■ Exercise brief
Would you please transcribe the records below from the line with "cyan pentagon at" through their final line, exactly and with no other lines?

■ Shape position tracking data
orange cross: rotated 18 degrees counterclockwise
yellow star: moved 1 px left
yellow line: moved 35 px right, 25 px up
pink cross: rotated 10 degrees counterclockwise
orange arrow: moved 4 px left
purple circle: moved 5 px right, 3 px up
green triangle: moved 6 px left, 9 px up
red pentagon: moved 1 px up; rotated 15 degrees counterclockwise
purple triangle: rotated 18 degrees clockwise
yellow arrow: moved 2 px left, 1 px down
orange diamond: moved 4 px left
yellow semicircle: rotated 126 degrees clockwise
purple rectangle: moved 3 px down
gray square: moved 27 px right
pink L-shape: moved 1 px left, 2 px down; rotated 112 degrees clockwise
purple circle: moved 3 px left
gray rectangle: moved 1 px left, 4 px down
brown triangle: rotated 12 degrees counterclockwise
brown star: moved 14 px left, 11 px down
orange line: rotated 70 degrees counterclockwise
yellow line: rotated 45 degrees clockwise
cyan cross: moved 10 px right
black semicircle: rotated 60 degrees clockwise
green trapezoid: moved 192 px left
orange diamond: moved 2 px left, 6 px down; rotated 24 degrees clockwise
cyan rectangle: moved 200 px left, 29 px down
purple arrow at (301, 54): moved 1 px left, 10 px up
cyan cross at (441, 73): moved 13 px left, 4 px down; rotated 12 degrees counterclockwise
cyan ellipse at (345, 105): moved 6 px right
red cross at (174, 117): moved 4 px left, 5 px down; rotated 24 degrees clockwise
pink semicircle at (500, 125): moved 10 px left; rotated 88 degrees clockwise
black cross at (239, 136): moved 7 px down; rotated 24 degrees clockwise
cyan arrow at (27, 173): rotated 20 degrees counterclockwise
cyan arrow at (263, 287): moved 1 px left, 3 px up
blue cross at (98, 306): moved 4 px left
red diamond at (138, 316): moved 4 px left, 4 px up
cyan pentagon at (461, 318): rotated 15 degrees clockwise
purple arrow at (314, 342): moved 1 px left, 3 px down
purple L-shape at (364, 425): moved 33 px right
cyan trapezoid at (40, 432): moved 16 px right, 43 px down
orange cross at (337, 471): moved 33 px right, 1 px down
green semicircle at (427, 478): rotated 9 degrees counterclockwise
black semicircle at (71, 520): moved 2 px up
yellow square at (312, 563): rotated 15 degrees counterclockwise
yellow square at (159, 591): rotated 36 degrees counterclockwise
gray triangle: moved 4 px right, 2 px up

■ Output below
cyan pentagon at (461, 318): rotated 15 degrees clockwise
purple arrow at (314, 342): moved 1 px left, 3 px down
purple L-shape at (364, 425): moved 33 px right
cyan trapezoid at (40, 432): moved 16 px right, 43 px down
orange cross at (337, 471): moved 33 px right, 1 px down
green semicircle at (427, 478): rotated 9 degrees counterclockwise
black semicircle at (71, 520): moved 2 px up
yellow square at (312, 563): rotated 15 degrees counterclockwise
yellow square at (159, 591): rotated 36 degrees counterclockwise
gray triangle: moved 4 px right, 2 px up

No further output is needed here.